TO-DO ITEM: Within the listing below, the lines to output run from the one containing "building: [156,260,253,325] -> none" through the one containing "building: [206,433,276,496] -> none"; copy them exactly and nothing else.

SOURCE INFORMATION:
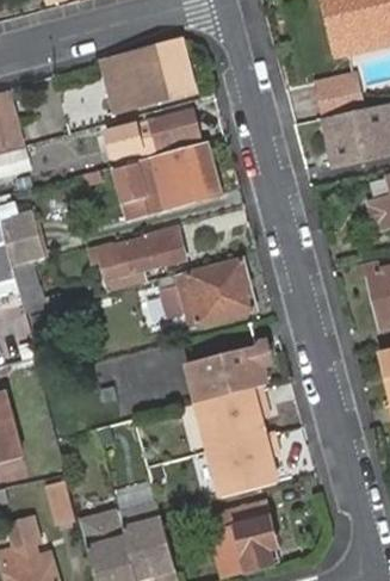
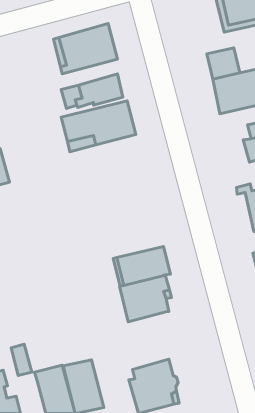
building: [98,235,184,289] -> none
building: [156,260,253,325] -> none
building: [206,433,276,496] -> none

--

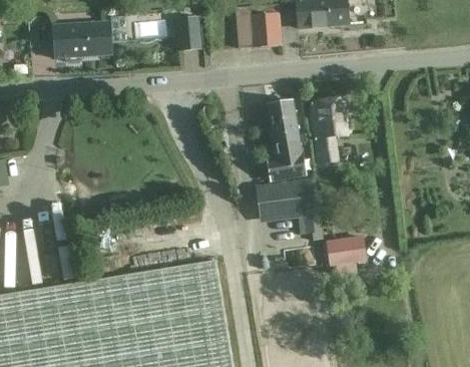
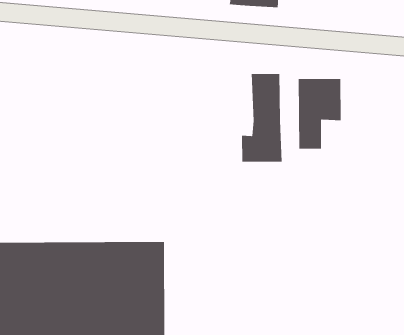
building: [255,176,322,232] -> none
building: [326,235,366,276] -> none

--

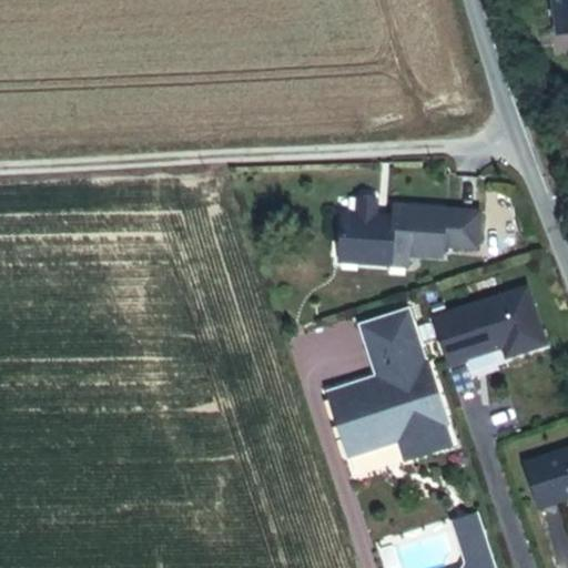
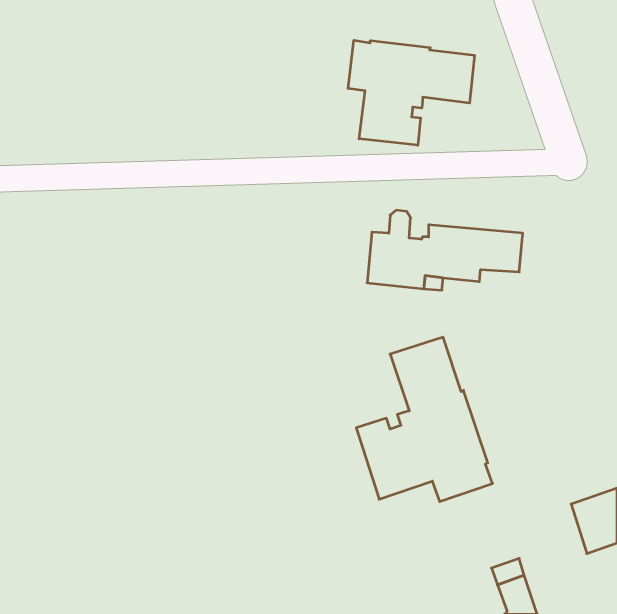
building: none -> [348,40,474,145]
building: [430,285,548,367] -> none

ANSWER AREA:
building: [156,260,253,325] -> none
building: [206,433,276,496] -> none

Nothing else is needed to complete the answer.